== Segment start ==
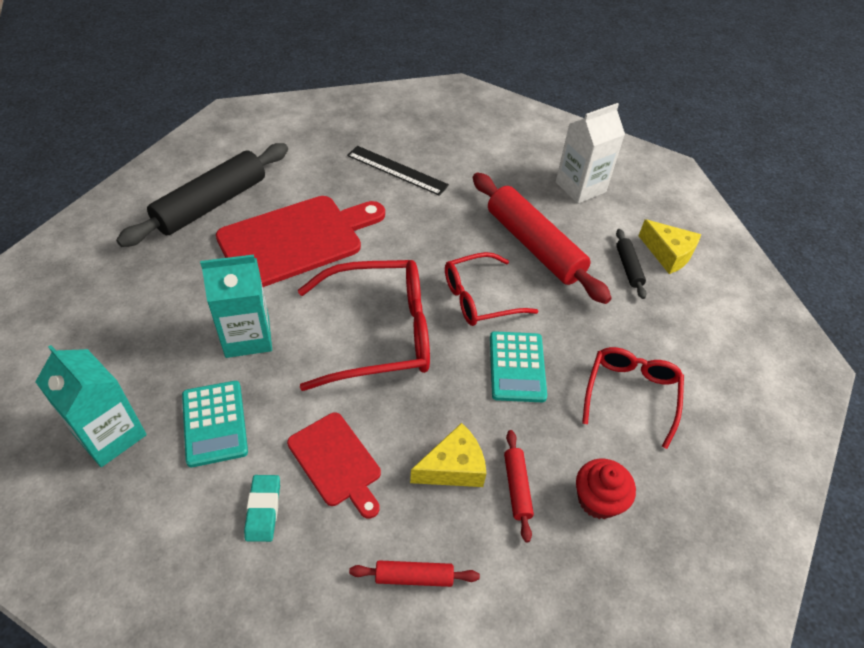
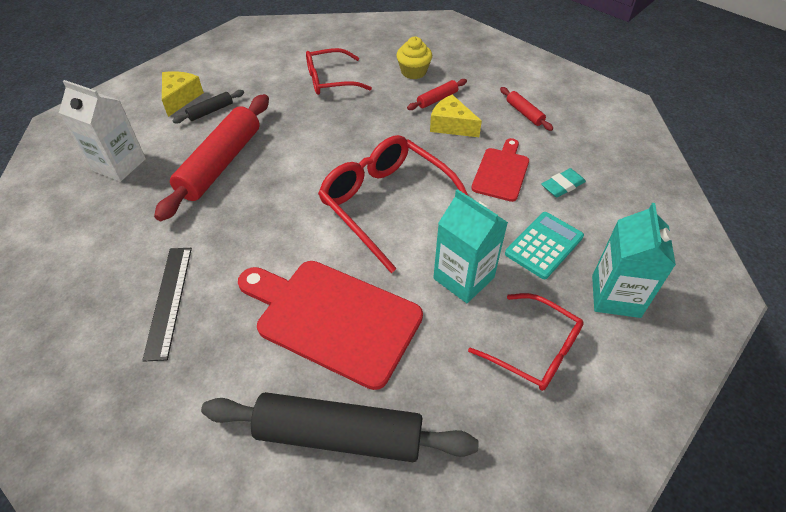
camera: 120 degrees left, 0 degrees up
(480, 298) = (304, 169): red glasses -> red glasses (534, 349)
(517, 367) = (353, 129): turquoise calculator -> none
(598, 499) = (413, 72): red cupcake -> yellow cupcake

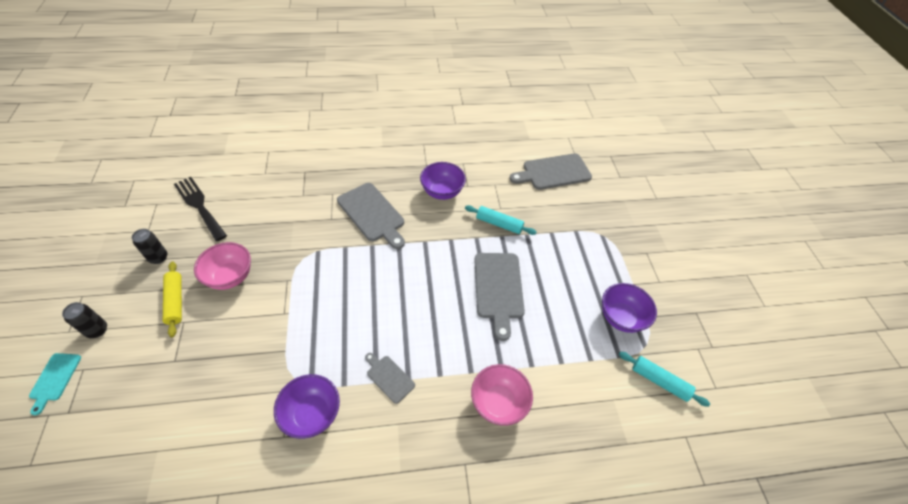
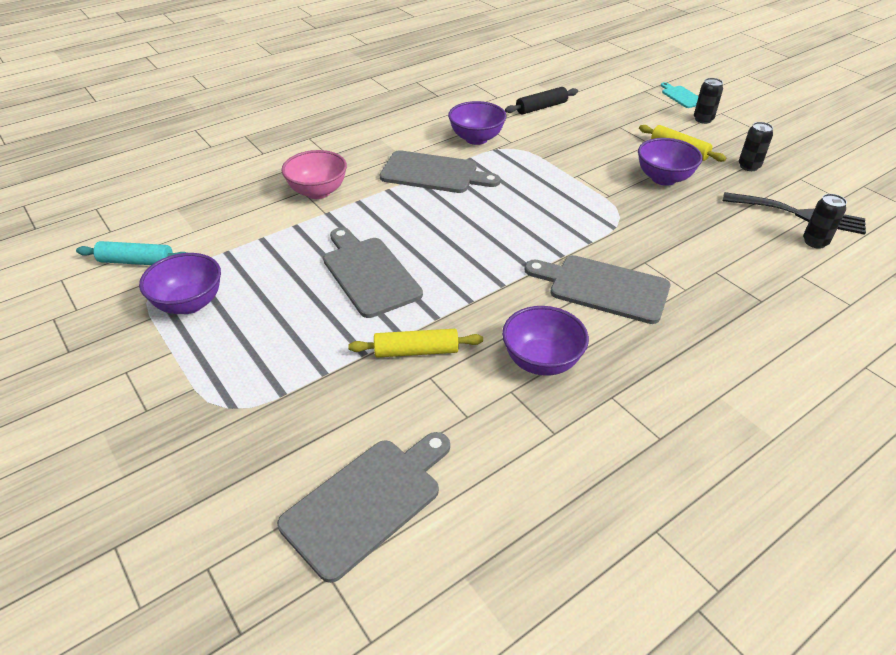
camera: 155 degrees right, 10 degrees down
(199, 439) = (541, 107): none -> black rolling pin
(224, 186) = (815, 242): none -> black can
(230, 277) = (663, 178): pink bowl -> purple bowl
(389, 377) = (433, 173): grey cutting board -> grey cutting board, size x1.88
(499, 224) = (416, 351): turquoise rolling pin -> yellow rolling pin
== Segment end ==
**WHAT THE EXERCISE ASKS:**
Exactly the lines from the one with "(517, 367) = (353, 129): turquoise" through the end of the entries above must be written out, and no pictures may be included.

**RESPONSE AREA:**
(517, 367) = (353, 129): turquoise calculator -> none
(598, 499) = (413, 72): red cupcake -> yellow cupcake

camera: 155 degrees right, 10 degrees down
(199, 439) = (541, 107): none -> black rolling pin
(224, 186) = (815, 242): none -> black can
(230, 277) = (663, 178): pink bowl -> purple bowl
(389, 377) = (433, 173): grey cutting board -> grey cutting board, size x1.88
(499, 224) = (416, 351): turquoise rolling pin -> yellow rolling pin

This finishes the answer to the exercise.